* [Task goal]: Print, exactly as they appear, only the lines from the line that contains "C204: 100nF (GND, VDD) -> 3.3uF (GND, VDD)" through the end of the listing.

* [Data provided]:
Content starts
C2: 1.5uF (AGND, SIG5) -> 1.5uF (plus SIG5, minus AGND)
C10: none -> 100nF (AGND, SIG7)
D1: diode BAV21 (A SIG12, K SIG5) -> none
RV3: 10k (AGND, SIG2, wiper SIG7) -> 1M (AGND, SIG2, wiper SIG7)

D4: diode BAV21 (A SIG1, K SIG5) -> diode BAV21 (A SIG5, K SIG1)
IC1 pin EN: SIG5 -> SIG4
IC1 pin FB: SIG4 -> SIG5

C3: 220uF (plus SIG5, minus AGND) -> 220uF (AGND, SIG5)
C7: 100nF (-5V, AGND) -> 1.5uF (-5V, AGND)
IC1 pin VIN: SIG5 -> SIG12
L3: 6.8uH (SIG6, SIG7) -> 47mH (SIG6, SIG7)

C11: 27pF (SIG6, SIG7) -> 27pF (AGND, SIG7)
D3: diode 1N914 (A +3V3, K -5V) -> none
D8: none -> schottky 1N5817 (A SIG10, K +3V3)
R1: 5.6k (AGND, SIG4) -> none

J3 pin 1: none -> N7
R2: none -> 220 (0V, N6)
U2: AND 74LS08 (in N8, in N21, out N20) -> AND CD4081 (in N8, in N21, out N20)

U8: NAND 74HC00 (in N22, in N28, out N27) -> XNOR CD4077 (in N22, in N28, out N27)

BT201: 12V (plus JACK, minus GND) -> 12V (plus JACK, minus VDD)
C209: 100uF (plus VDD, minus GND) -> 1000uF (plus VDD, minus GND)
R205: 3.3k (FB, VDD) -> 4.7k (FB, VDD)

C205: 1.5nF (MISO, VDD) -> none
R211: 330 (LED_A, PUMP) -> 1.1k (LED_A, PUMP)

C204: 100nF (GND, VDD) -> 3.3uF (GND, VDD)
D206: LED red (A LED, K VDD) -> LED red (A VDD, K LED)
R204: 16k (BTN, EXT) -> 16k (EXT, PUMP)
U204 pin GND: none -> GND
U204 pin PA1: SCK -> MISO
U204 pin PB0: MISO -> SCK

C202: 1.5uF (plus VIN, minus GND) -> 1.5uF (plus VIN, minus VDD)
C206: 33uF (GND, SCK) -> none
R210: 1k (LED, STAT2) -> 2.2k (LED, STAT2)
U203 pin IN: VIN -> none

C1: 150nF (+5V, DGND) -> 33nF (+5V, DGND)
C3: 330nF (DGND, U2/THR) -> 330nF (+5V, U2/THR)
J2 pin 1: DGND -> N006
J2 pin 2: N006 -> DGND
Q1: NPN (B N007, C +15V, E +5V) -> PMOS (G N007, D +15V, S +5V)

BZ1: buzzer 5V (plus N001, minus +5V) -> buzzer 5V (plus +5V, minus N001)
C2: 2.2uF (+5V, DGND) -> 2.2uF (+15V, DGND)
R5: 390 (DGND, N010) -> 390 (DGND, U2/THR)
Content ends
* [Reply]:
C204: 100nF (GND, VDD) -> 3.3uF (GND, VDD)
D206: LED red (A LED, K VDD) -> LED red (A VDD, K LED)
R204: 16k (BTN, EXT) -> 16k (EXT, PUMP)
U204 pin GND: none -> GND
U204 pin PA1: SCK -> MISO
U204 pin PB0: MISO -> SCK

C202: 1.5uF (plus VIN, minus GND) -> 1.5uF (plus VIN, minus VDD)
C206: 33uF (GND, SCK) -> none
R210: 1k (LED, STAT2) -> 2.2k (LED, STAT2)
U203 pin IN: VIN -> none

C1: 150nF (+5V, DGND) -> 33nF (+5V, DGND)
C3: 330nF (DGND, U2/THR) -> 330nF (+5V, U2/THR)
J2 pin 1: DGND -> N006
J2 pin 2: N006 -> DGND
Q1: NPN (B N007, C +15V, E +5V) -> PMOS (G N007, D +15V, S +5V)

BZ1: buzzer 5V (plus N001, minus +5V) -> buzzer 5V (plus +5V, minus N001)
C2: 2.2uF (+5V, DGND) -> 2.2uF (+15V, DGND)
R5: 390 (DGND, N010) -> 390 (DGND, U2/THR)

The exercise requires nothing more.